:: Input ::

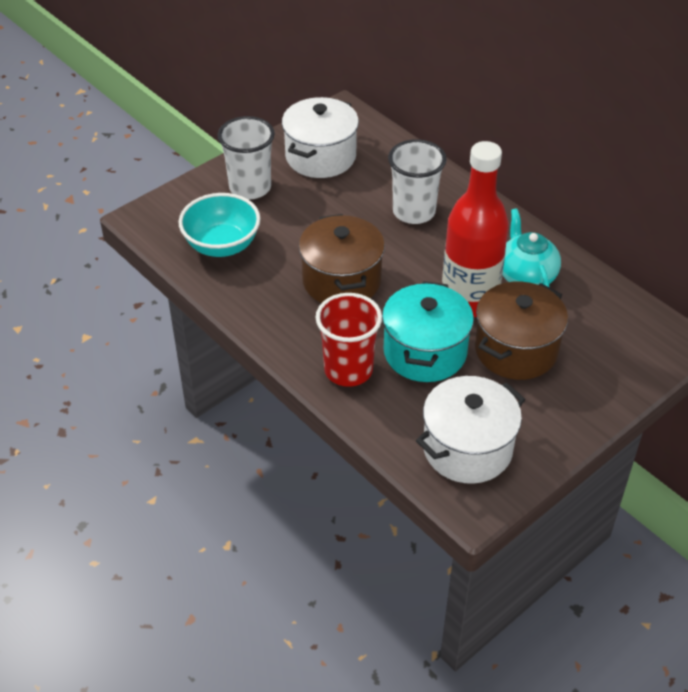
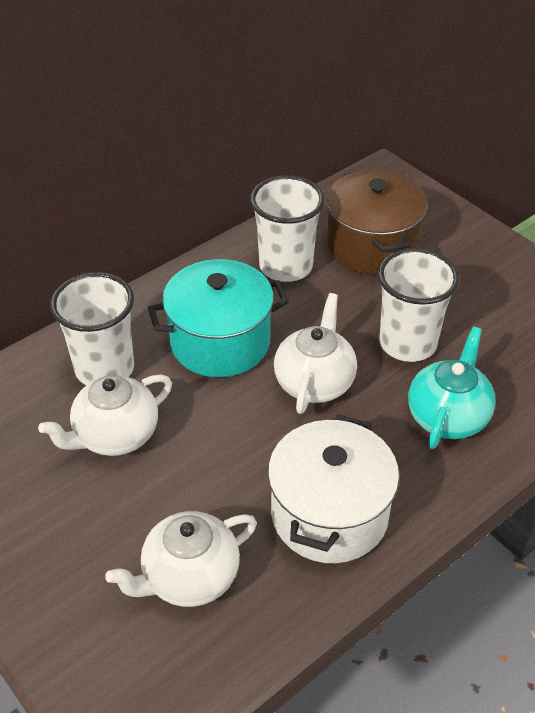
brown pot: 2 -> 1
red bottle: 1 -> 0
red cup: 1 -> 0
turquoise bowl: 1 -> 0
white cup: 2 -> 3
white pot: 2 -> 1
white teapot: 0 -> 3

:::
:: Input ::

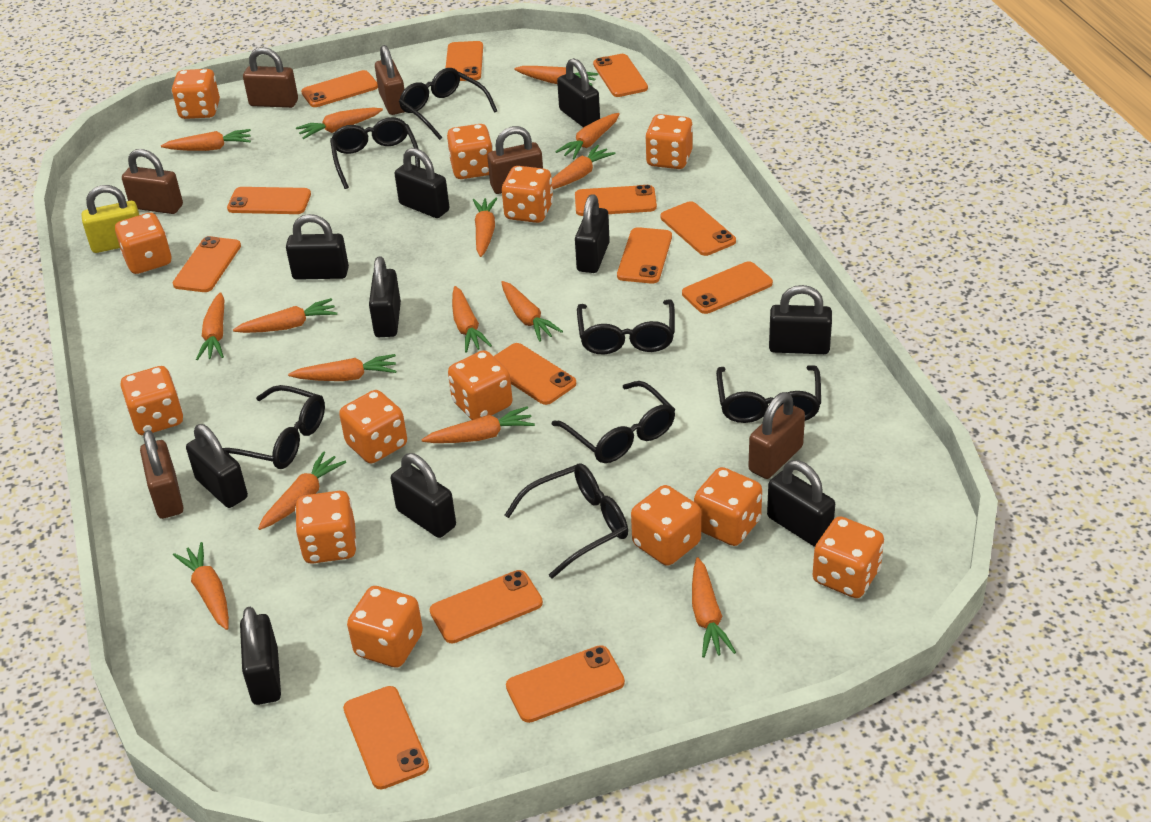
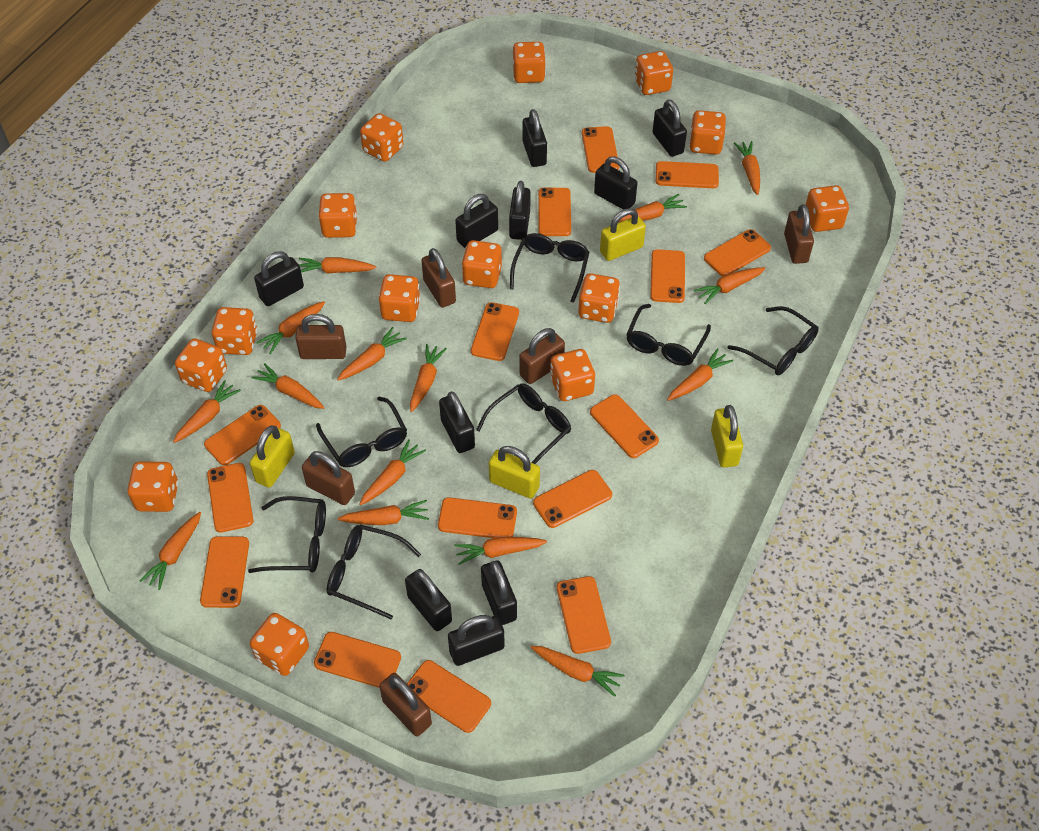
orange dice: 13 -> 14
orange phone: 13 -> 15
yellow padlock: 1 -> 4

:::

• **Exercise prompt**
From the listing above, output exactly the run of lines that starts with the line containing "brown pot: 2 -> 1" and ends with the line containing "white teapot: 0 -> 3".

• **Exercise solution**
brown pot: 2 -> 1
red bottle: 1 -> 0
red cup: 1 -> 0
turquoise bowl: 1 -> 0
white cup: 2 -> 3
white pot: 2 -> 1
white teapot: 0 -> 3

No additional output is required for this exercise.